BEGIN Available data

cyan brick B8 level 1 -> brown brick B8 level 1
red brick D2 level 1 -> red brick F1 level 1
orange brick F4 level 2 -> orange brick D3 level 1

END Available data
BEGIN Available data

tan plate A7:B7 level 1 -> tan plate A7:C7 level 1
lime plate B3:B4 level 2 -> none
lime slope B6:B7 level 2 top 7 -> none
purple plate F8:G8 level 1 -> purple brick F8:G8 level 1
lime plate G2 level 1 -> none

END Available data
BEGIN Available data

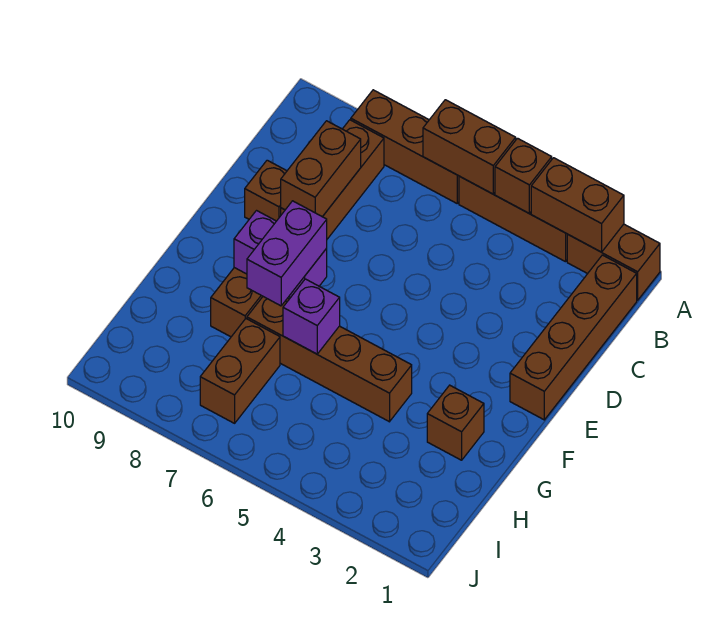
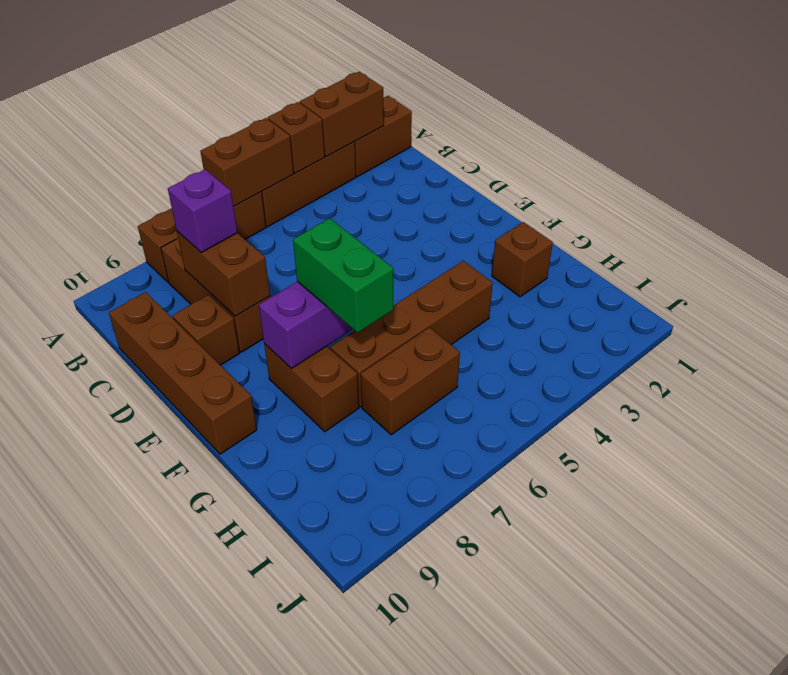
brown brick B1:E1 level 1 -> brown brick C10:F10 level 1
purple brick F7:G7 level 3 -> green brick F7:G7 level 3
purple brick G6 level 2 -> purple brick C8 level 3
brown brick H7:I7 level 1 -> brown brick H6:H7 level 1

END Available data

Try it - Reproduce the entries above exactly, but only the lines between the line holding "purple brick G6" and the line holding "brown brick H7:I7", inclusive.

Task solution -
purple brick G6 level 2 -> purple brick C8 level 3
brown brick H7:I7 level 1 -> brown brick H6:H7 level 1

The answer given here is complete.